## Work to be completed
Output all entries verbatim, dropping pictures.

(Dataset items)
+++++

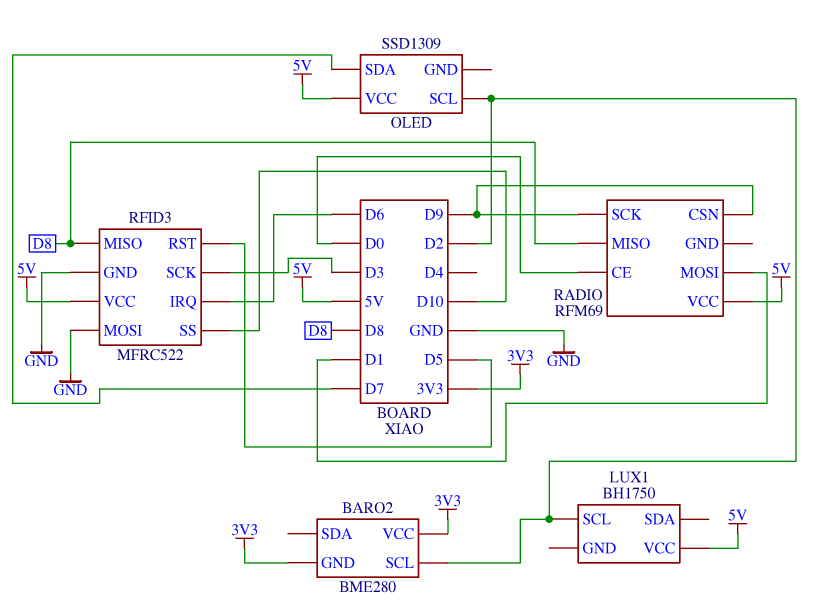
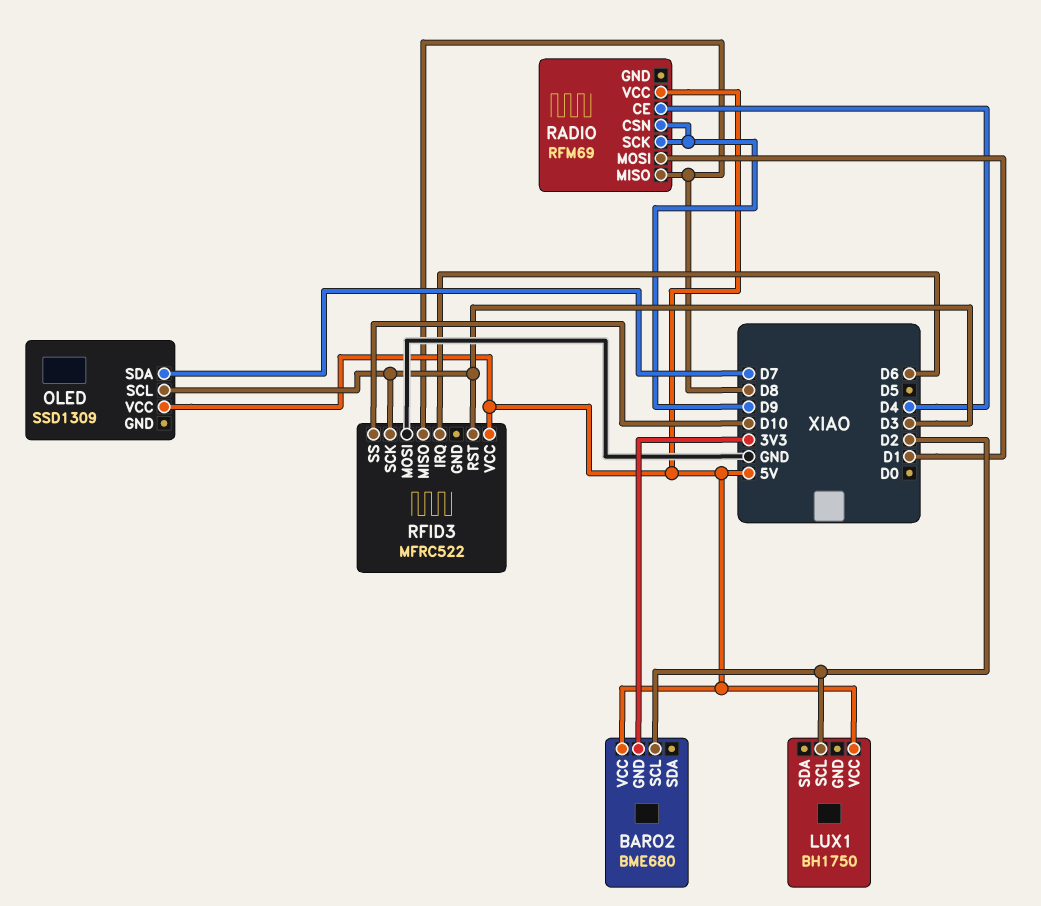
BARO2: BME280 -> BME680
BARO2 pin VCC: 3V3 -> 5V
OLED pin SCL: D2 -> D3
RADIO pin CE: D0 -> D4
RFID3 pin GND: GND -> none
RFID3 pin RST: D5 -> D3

+++++

## Exercise output
BARO2: BME280 -> BME680
BARO2 pin VCC: 3V3 -> 5V
OLED pin SCL: D2 -> D3
RADIO pin CE: D0 -> D4
RFID3 pin GND: GND -> none
RFID3 pin RST: D5 -> D3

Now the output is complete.